● STUDY MATERIAL:
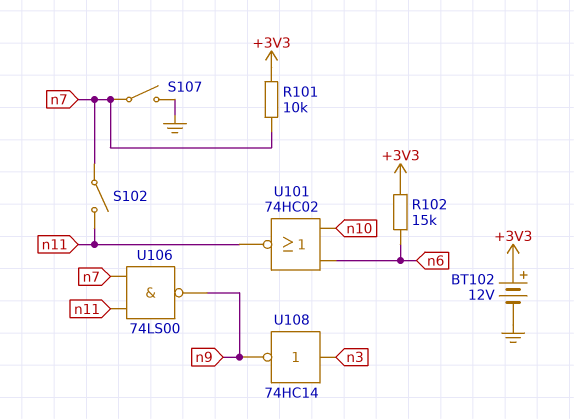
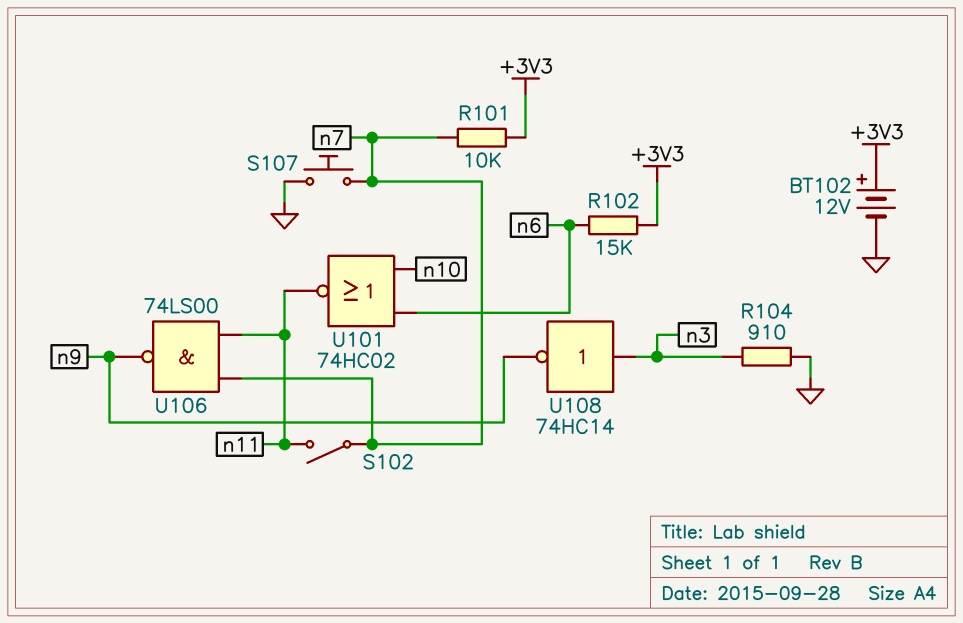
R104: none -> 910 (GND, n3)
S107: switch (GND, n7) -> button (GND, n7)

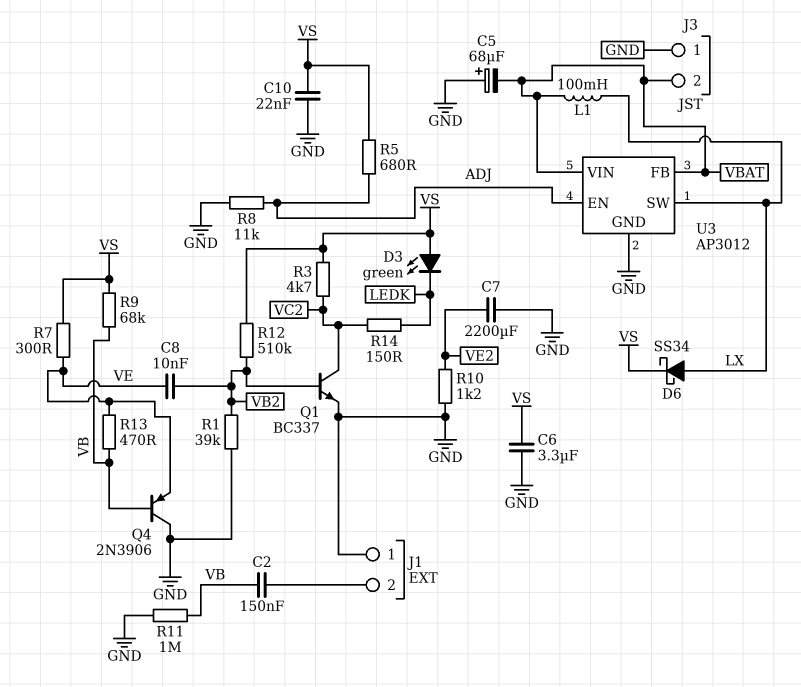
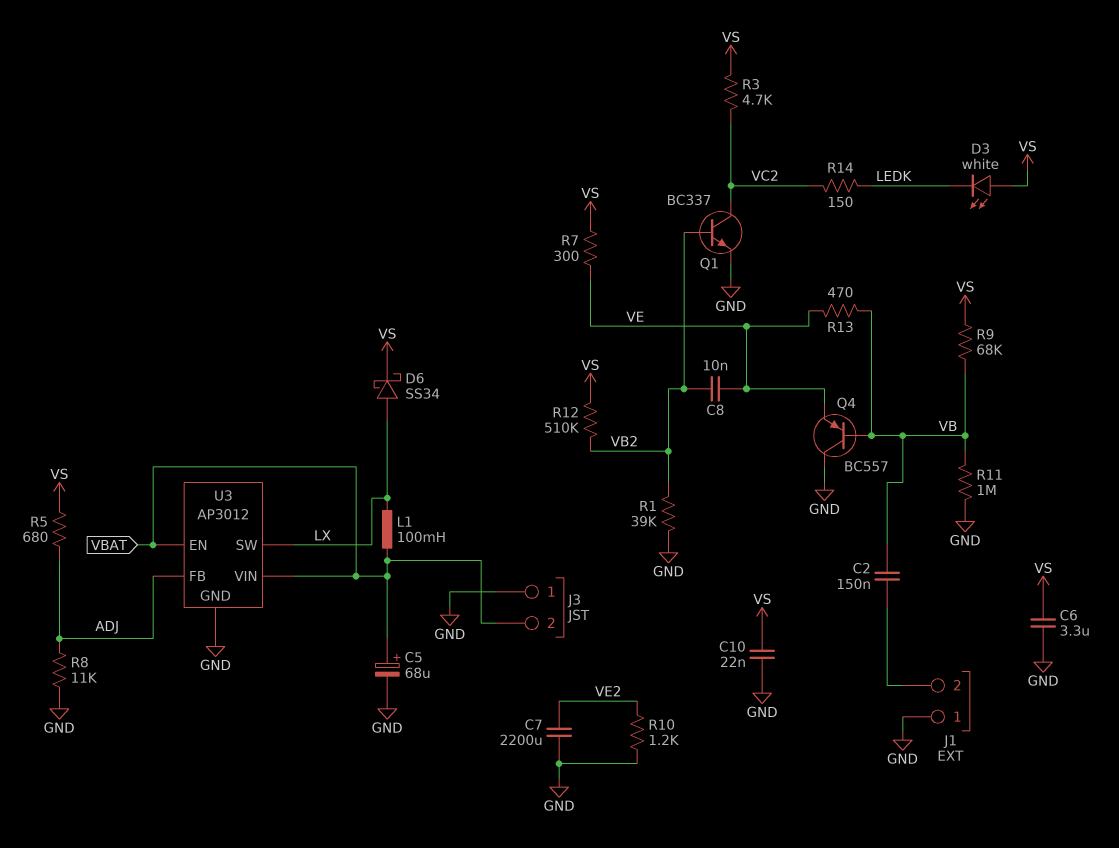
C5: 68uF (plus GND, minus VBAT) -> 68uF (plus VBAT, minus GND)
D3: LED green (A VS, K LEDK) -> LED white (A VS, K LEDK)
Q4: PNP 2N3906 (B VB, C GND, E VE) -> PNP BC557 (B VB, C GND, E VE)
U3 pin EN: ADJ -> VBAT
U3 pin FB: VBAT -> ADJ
--
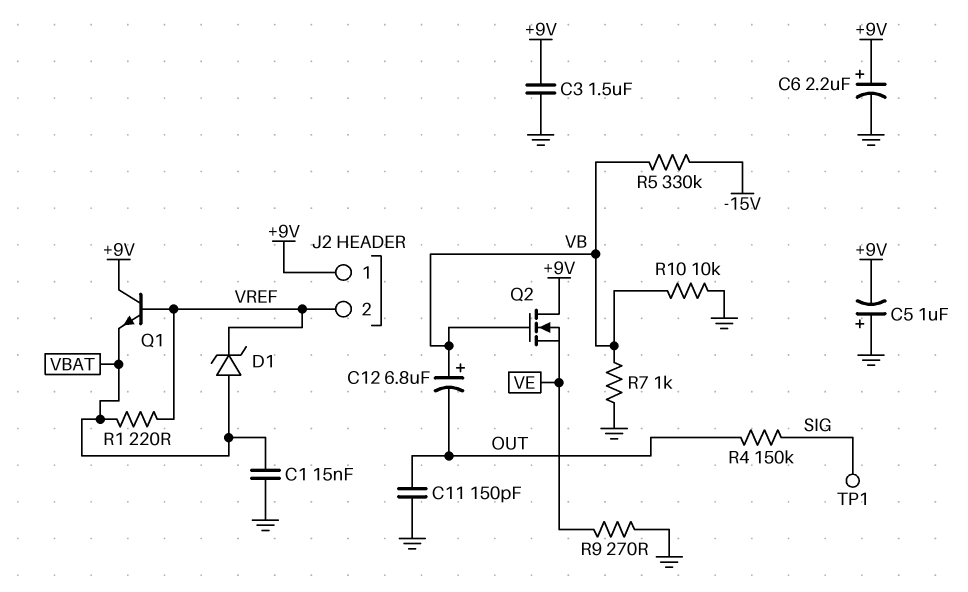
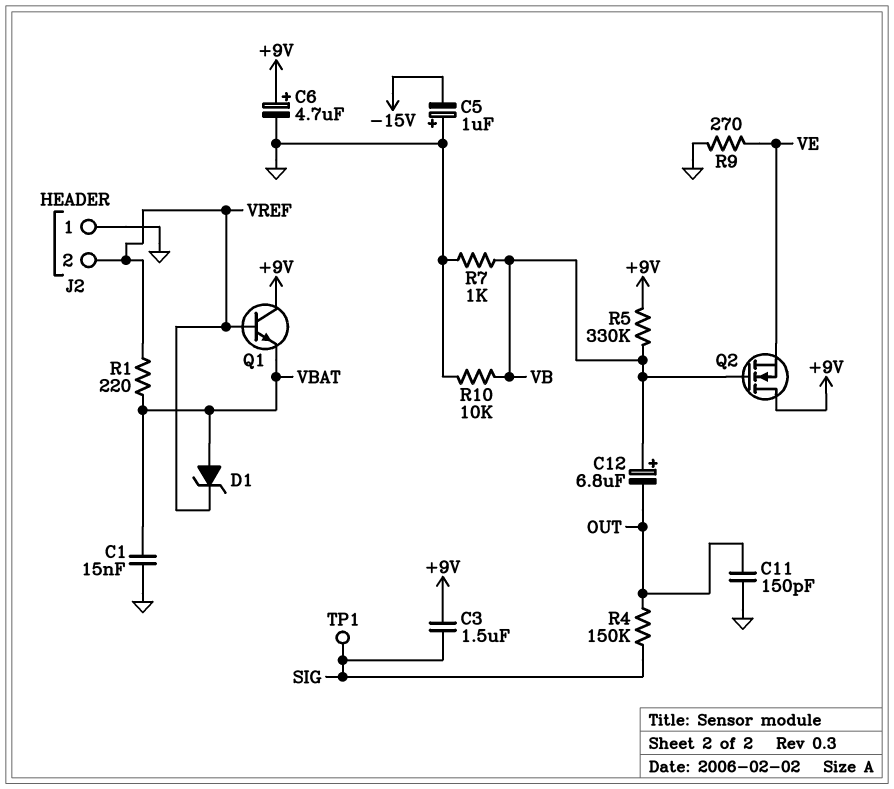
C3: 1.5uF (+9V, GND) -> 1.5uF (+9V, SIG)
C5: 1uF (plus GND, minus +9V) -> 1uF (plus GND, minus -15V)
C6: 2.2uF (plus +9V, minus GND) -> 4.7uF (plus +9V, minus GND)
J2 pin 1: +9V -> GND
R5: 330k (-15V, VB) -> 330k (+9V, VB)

● WORK REQUIRED: From the records above, print only the lines between the one holding "C5: 1uF (plus" and the one holding "R5: 330k (-15V, VB) -> 330k (+9V, VB)", inclusive, exactly as they stand.

● SOLUTION FOR THIS PROBLEM:
C5: 1uF (plus GND, minus +9V) -> 1uF (plus GND, minus -15V)
C6: 2.2uF (plus +9V, minus GND) -> 4.7uF (plus +9V, minus GND)
J2 pin 1: +9V -> GND
R5: 330k (-15V, VB) -> 330k (+9V, VB)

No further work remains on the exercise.